• **What you are asked to do**
Pull every line from the records that has the word "orange" in it.

====

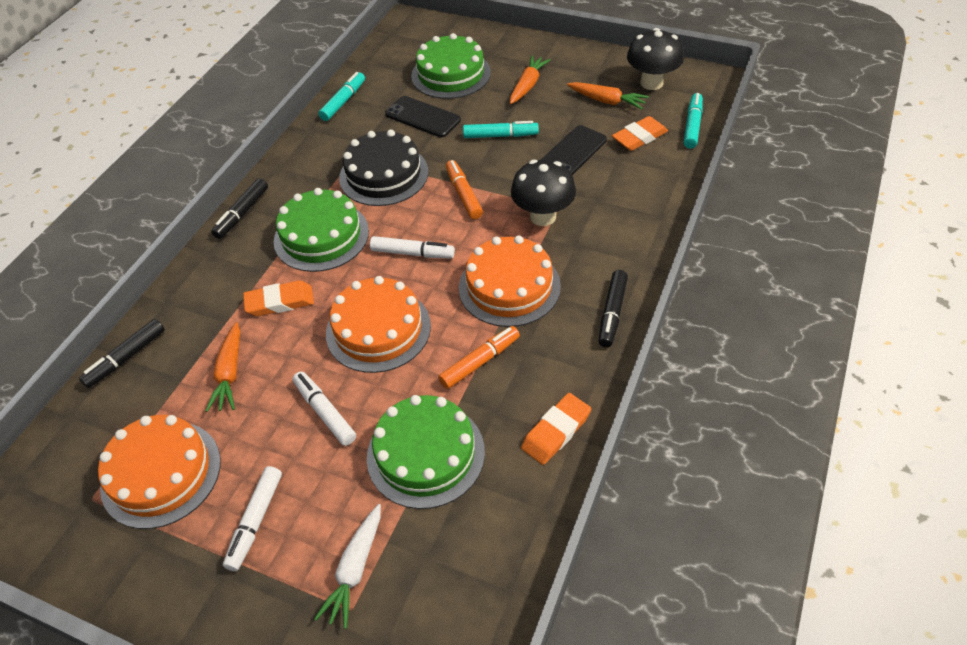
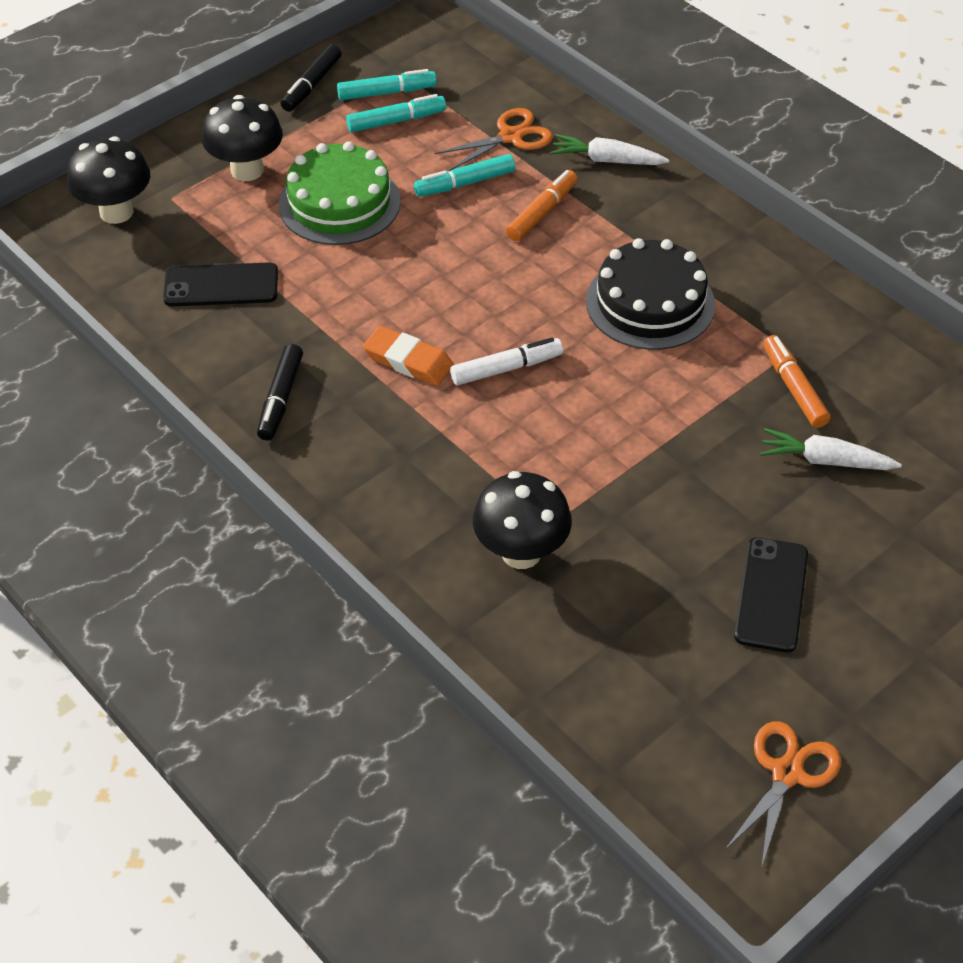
black marker: [79,319,165,388] [211,178,268,239] [598,270,628,347] = 3 -> [257,344,303,441] [281,44,342,112] = 2
black mushroom: [511,160,576,226] [627,28,684,90] = 2 -> [67,136,150,224] [202,95,283,181] [473,471,572,569] = 3
green cake: [274,188,369,272] [367,395,485,509] [411,33,491,99] = 3 -> [279,141,401,245] = 1
orange cake: [98,415,221,529] [326,276,431,373] [459,236,561,327] = 3 -> none = 0
orange carrot: [206,322,240,412] [510,55,551,104] [567,82,649,110] = 3 -> none = 0
orange eraser: [243,281,314,316] [521,393,591,465] [612,116,668,151] = 3 -> [363,326,454,386] = 1
orange scissors: none = 0 -> [435,108,553,171] [725,721,841,868] = 2
white carrot: [314,504,381,629] = 1 -> [550,134,669,165] [760,428,902,470] = 2
white marker: [223,466,282,571] [292,371,356,446] [370,236,455,259] = 3 -> [450,338,563,385] = 1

====

• **Solution to this task**
orange cake: [98,415,221,529] [326,276,431,373] [459,236,561,327] = 3 -> none = 0
orange carrot: [206,322,240,412] [510,55,551,104] [567,82,649,110] = 3 -> none = 0
orange eraser: [243,281,314,316] [521,393,591,465] [612,116,668,151] = 3 -> [363,326,454,386] = 1
orange scissors: none = 0 -> [435,108,553,171] [725,721,841,868] = 2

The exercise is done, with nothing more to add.